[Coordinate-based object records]
————————
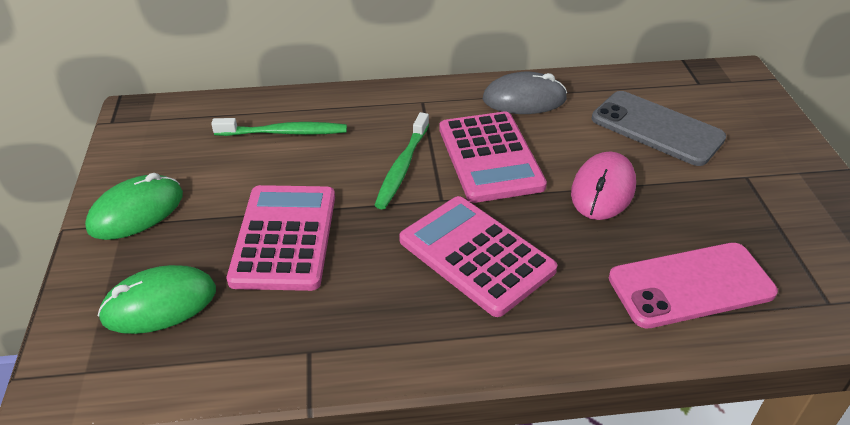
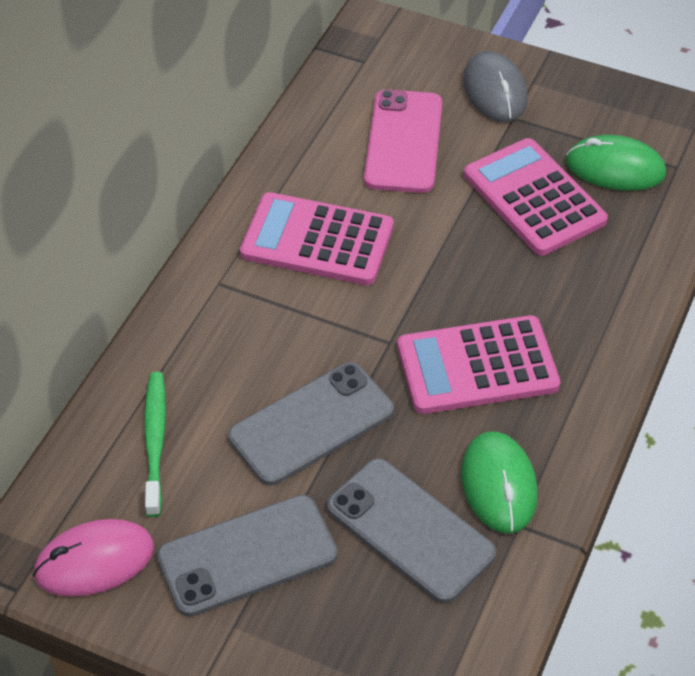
green toothbrush: 2 -> 1
grey phone: 1 -> 3

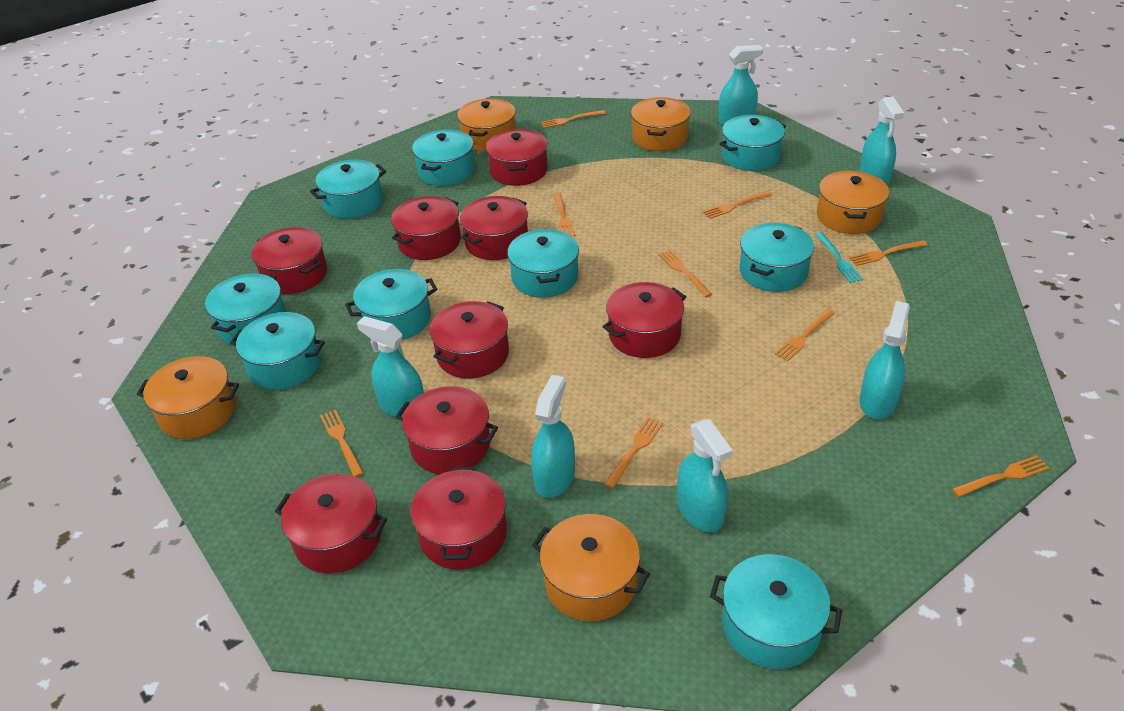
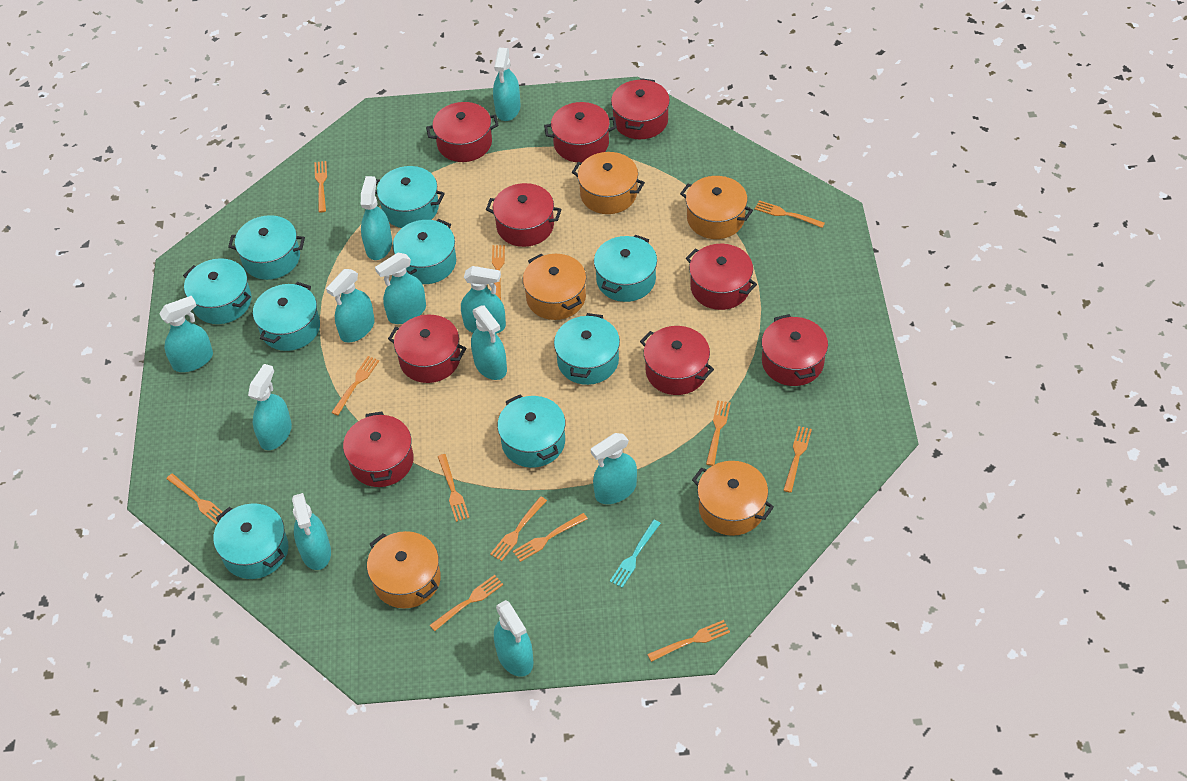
orange fork: 9 -> 12
turquoise spray bottle: 6 -> 11

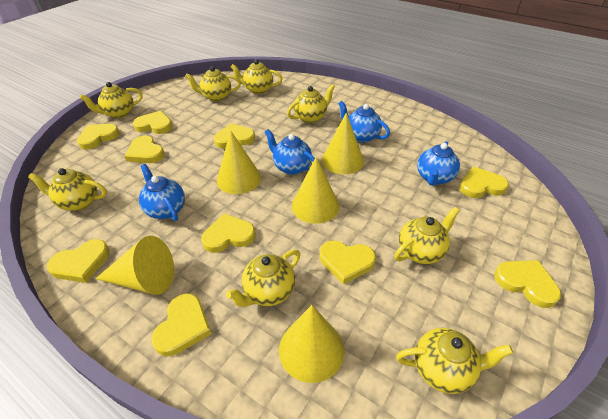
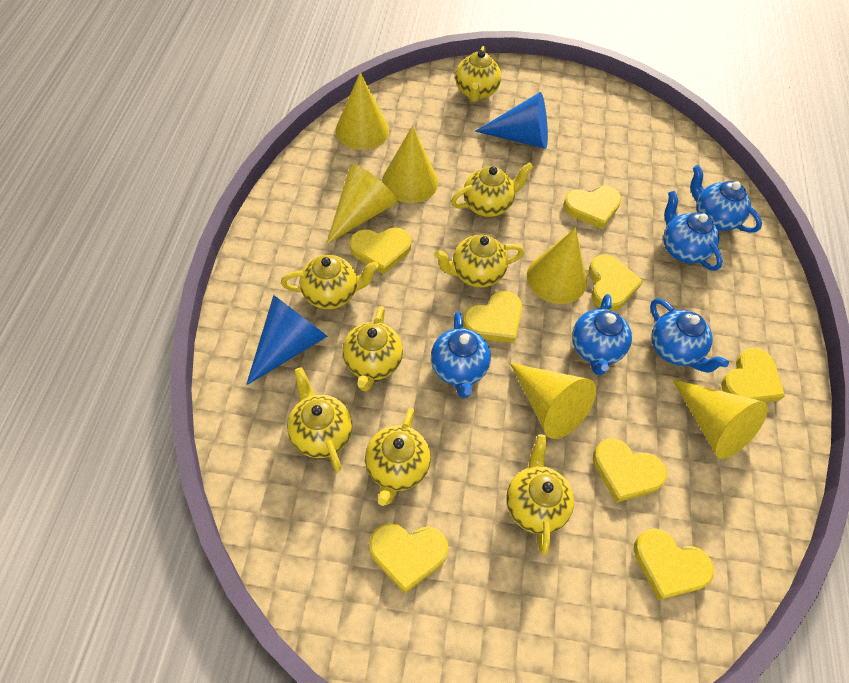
blue cone: 0 -> 2
blue teapot: 4 -> 5
yellow cone: 5 -> 6
yellow heart: 10 -> 8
————————
◆ Problem ◆
Beginning with the line that contains "blue cone: 0 -> 2", write out every line through the end of the entries above, exactly.

◆ Answer to this exercise ◆
blue cone: 0 -> 2
blue teapot: 4 -> 5
yellow cone: 5 -> 6
yellow heart: 10 -> 8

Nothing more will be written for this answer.